[Excerpted data Boundary: Start]
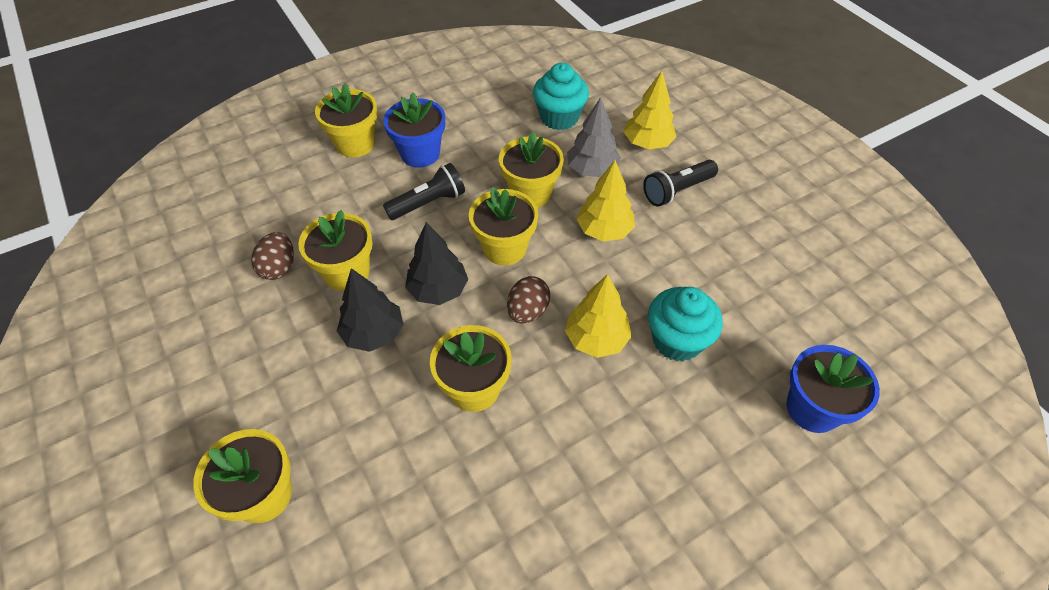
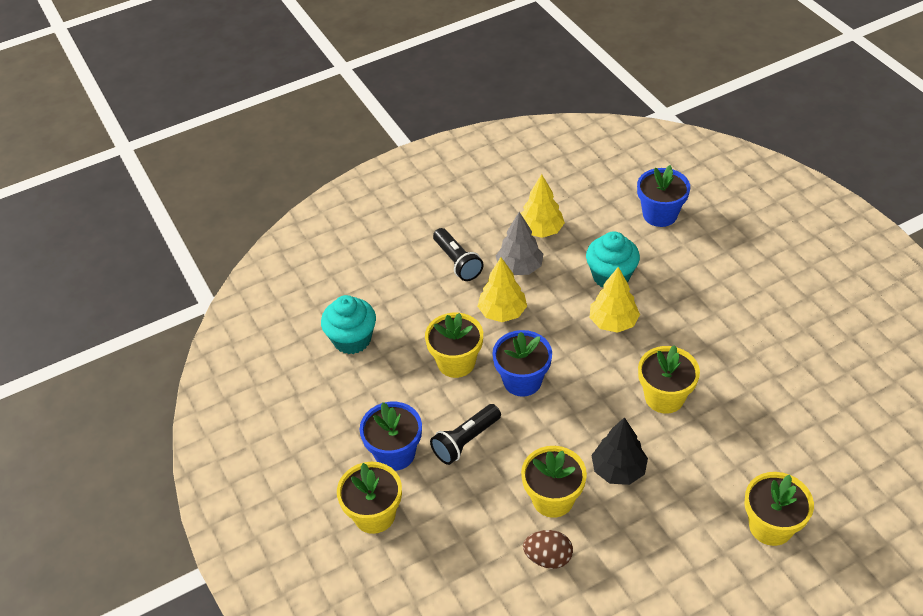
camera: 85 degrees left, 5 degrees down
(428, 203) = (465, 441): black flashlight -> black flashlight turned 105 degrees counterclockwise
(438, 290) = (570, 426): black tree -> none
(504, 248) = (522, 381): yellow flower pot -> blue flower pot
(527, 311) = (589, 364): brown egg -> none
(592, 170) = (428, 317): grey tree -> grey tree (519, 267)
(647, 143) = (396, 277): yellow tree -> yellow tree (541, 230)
[Excerpted data Boundary: End]
Beginning with the line that holds "(428, 203) = (465, 441): black", please give again each line exactly until the records end, and include that final line.

The completed task.
(428, 203) = (465, 441): black flashlight -> black flashlight turned 105 degrees counterclockwise
(438, 290) = (570, 426): black tree -> none
(504, 248) = (522, 381): yellow flower pot -> blue flower pot
(527, 311) = (589, 364): brown egg -> none
(592, 170) = (428, 317): grey tree -> grey tree (519, 267)
(647, 143) = (396, 277): yellow tree -> yellow tree (541, 230)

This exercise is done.